> **TASK OBJECTIVE**: In the records, take everything from the line containing "You are a physical" down to the line containing "The purple matte hula hoop at lower right is" and swap "equipment stand" for "supply cart". Return only those lines, with everything else unchanged.

◆ ◆ ◆

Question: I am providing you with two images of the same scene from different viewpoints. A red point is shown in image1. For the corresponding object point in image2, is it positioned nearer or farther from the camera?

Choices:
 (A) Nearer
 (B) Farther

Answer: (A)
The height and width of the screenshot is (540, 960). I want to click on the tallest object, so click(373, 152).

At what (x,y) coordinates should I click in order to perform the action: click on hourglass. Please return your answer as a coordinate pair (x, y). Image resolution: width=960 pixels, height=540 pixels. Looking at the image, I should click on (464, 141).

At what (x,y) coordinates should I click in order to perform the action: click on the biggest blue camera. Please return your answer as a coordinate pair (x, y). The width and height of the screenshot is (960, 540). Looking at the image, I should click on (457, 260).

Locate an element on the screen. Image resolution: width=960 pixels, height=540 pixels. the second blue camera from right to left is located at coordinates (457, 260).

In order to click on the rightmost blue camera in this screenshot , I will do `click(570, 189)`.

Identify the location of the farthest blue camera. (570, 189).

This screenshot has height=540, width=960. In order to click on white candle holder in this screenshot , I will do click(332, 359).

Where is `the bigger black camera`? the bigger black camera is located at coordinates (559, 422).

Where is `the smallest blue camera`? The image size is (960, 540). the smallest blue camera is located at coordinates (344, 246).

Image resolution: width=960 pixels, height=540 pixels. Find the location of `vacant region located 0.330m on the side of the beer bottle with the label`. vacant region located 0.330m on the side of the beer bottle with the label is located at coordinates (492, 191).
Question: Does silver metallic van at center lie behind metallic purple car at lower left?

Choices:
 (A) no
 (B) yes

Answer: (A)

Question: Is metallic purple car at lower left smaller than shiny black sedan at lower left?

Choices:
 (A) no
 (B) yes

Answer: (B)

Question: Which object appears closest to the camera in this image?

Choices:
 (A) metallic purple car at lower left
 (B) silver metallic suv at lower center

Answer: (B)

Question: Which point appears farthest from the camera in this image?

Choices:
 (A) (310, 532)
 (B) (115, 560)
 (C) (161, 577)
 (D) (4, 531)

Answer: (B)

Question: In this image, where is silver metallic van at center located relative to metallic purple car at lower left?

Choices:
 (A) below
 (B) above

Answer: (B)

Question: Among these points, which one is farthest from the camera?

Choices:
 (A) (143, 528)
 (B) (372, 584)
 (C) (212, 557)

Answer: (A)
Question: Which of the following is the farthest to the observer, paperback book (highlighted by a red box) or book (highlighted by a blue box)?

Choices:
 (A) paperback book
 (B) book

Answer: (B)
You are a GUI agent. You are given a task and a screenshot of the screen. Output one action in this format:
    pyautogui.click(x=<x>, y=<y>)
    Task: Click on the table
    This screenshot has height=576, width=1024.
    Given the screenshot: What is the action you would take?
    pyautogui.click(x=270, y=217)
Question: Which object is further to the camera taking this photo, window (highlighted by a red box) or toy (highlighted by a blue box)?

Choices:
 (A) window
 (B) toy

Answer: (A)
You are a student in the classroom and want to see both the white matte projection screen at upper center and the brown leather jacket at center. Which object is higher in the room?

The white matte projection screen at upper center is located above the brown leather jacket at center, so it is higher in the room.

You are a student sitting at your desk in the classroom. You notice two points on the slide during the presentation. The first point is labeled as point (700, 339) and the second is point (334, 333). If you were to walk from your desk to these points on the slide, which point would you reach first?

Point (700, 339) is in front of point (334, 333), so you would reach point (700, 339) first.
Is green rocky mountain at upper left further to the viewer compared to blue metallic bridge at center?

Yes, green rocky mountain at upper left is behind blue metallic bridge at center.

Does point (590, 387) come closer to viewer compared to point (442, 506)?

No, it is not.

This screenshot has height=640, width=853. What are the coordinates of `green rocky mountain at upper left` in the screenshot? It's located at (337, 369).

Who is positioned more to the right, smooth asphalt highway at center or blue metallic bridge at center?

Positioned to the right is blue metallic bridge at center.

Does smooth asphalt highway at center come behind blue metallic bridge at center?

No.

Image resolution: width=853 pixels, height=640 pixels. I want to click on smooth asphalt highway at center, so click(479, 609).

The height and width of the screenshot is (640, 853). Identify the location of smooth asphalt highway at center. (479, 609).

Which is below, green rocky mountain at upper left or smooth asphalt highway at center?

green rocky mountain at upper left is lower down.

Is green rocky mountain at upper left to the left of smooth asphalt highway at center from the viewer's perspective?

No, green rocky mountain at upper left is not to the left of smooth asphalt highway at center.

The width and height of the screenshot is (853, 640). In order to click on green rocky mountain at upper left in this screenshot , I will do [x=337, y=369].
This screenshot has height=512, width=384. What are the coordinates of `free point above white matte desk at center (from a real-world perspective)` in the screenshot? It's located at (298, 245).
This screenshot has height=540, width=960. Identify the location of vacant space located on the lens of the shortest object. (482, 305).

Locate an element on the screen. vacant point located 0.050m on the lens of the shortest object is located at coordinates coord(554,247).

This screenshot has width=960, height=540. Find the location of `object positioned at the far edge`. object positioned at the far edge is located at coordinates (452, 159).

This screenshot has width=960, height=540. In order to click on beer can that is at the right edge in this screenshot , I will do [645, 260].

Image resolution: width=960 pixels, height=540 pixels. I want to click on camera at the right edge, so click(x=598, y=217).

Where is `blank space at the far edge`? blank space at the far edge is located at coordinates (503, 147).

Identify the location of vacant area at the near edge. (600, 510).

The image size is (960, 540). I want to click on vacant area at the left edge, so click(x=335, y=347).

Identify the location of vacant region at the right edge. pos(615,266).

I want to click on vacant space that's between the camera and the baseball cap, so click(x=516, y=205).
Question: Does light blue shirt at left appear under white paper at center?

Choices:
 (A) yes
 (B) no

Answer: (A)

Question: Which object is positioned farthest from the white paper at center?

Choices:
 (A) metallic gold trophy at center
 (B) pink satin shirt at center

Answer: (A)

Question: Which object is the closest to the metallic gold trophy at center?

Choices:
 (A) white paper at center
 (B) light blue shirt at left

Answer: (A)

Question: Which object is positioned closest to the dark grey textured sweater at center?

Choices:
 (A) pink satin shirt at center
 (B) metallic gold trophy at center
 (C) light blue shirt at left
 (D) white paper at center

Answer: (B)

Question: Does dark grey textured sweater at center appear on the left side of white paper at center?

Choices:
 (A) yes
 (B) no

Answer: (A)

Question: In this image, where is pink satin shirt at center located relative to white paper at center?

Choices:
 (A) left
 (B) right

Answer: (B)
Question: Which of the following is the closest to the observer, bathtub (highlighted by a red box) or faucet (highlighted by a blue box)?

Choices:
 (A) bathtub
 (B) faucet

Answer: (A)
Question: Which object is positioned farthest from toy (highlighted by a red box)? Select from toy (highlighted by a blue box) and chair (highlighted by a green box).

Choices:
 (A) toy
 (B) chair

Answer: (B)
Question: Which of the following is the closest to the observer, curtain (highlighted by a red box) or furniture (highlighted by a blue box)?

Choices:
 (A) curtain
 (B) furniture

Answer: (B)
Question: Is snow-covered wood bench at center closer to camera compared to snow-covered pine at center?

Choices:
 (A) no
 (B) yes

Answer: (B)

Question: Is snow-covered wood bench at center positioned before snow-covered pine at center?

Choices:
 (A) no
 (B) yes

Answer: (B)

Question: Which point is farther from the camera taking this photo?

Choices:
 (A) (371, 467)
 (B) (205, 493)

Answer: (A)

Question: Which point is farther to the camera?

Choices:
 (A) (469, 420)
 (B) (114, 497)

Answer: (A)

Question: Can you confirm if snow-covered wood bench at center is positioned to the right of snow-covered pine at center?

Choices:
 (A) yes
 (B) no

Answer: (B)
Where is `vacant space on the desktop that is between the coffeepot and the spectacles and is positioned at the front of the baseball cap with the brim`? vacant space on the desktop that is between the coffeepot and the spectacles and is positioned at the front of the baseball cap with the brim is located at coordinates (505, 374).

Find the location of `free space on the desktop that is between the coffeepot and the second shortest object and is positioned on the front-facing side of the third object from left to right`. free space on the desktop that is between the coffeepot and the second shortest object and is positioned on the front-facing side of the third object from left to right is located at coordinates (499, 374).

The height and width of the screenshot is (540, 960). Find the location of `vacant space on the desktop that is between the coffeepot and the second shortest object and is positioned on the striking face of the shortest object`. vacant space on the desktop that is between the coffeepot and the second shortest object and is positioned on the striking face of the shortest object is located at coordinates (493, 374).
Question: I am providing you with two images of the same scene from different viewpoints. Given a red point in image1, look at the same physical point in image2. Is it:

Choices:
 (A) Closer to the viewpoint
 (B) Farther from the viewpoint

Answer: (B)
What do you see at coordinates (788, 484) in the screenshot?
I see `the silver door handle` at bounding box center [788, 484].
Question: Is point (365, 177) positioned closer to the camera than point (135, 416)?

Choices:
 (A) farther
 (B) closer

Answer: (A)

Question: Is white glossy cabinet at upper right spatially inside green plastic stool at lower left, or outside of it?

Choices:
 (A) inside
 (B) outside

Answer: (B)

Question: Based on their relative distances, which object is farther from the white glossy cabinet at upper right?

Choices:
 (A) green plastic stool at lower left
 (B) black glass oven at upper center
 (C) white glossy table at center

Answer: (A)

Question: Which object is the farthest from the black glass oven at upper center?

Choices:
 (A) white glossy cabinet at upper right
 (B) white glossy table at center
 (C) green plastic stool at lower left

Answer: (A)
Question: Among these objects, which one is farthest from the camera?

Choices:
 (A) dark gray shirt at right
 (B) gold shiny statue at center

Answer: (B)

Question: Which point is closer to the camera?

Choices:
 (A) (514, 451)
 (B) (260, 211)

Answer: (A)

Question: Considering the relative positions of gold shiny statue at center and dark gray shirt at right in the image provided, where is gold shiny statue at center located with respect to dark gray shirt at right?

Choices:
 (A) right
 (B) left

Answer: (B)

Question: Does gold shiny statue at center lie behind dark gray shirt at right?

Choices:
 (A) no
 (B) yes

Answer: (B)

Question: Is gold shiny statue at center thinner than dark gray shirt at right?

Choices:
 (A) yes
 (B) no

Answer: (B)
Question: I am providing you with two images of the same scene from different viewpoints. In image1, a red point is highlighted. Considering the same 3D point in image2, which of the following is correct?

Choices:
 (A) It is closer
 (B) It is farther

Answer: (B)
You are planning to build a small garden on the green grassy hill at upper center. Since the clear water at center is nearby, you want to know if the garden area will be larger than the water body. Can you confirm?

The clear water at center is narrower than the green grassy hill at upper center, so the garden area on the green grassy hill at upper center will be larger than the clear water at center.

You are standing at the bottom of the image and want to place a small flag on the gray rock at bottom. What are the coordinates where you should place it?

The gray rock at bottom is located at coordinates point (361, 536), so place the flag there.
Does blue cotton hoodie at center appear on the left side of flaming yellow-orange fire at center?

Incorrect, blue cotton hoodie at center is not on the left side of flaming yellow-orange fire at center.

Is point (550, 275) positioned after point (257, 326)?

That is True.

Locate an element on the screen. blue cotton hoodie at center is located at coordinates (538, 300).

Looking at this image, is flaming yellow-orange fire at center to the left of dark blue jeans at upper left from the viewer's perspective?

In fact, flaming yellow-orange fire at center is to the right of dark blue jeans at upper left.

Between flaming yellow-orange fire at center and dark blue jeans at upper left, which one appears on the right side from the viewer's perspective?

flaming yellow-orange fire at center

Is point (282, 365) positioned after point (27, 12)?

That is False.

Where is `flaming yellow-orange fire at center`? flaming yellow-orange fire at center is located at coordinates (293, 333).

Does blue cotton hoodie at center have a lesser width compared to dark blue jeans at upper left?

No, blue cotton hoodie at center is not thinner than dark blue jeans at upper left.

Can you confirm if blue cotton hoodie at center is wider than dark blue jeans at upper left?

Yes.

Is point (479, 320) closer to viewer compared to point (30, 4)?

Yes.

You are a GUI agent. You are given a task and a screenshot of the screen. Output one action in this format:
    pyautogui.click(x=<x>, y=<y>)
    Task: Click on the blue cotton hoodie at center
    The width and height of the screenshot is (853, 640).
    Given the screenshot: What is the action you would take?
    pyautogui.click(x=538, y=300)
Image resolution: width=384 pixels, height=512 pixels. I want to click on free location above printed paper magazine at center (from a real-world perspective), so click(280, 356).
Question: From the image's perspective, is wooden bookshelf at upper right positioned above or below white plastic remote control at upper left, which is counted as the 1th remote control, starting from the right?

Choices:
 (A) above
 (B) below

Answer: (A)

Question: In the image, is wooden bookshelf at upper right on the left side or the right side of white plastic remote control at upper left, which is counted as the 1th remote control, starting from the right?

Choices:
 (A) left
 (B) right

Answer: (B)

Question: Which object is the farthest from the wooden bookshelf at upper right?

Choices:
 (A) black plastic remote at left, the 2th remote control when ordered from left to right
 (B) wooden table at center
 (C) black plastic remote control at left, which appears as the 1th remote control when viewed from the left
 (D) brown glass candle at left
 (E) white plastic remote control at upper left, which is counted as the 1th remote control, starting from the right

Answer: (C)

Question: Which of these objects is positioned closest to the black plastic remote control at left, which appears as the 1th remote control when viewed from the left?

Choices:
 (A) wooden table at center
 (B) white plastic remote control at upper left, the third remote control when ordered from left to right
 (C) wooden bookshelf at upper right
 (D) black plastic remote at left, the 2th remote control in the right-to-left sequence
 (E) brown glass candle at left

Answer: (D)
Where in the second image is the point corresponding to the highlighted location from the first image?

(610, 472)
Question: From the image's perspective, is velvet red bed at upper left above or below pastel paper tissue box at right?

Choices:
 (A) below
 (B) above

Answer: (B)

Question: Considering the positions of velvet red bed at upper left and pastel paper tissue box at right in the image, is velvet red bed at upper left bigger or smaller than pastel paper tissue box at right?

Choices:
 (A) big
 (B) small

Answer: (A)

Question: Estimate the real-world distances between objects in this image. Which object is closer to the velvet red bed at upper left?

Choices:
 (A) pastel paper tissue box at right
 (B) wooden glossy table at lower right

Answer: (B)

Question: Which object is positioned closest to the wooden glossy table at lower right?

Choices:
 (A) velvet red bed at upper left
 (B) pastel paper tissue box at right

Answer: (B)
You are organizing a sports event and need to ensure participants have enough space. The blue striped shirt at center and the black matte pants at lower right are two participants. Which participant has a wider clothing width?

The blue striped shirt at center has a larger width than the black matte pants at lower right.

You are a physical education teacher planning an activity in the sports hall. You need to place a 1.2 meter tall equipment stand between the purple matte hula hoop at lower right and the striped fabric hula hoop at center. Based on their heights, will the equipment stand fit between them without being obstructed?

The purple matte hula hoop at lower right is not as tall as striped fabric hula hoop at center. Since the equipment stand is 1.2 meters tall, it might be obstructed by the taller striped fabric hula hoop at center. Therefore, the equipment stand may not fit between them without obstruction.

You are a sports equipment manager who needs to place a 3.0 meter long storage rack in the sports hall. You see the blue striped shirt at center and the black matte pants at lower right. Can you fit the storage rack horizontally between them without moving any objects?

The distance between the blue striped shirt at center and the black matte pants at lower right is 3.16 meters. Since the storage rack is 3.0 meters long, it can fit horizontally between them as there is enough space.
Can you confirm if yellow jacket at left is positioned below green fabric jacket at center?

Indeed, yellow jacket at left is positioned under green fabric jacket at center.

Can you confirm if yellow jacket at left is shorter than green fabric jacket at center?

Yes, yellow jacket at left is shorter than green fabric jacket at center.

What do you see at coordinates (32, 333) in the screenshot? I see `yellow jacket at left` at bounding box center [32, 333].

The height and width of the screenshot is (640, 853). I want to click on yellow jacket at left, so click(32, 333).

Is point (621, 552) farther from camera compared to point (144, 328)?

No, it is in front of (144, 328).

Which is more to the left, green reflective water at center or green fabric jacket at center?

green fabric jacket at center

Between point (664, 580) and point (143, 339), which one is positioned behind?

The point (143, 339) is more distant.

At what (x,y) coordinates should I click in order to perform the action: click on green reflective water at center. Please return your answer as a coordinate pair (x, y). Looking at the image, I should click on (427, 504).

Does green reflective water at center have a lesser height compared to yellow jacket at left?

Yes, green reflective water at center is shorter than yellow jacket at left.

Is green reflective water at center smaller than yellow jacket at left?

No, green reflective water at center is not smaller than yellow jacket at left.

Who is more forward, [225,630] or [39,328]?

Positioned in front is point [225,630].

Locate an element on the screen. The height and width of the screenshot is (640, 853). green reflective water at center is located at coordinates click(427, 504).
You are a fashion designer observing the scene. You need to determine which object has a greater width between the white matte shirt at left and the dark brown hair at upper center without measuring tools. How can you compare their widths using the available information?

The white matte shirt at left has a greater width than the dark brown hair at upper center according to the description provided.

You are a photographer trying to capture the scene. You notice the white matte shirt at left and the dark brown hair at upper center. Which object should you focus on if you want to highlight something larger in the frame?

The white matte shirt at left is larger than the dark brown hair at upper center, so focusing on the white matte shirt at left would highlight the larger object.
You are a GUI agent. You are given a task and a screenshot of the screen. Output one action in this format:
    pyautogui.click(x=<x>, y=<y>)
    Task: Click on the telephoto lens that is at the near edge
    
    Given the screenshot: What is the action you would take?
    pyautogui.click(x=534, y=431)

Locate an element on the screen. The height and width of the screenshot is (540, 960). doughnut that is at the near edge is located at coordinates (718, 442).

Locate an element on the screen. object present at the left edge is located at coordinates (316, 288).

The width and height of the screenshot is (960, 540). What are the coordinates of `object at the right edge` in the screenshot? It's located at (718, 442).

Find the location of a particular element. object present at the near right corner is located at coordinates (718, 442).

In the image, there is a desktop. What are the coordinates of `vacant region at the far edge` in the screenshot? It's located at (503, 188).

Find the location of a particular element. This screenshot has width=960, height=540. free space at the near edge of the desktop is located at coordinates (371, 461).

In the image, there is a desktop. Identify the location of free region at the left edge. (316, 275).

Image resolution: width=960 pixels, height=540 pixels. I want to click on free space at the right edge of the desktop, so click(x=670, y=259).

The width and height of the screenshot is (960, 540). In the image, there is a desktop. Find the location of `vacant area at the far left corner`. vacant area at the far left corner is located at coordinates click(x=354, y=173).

◆ ◆ ◆

> **RESULT**:
You are a physical education teacher planning an activity in the sports hall. You need to place a 1.2 meter tall supply cart between the purple matte hula hoop at lower right and the striped fabric hula hoop at center. Based on their heights, will the supply cart fit between them without being obstructed?

The purple matte hula hoop at lower right is not as tall as striped fabric hula hoop at center. Since the supply cart is 1.2 meters tall, it might be obstructed by the taller striped fabric hula hoop at center. Therefore, the supply cart may not fit between them without obstruction.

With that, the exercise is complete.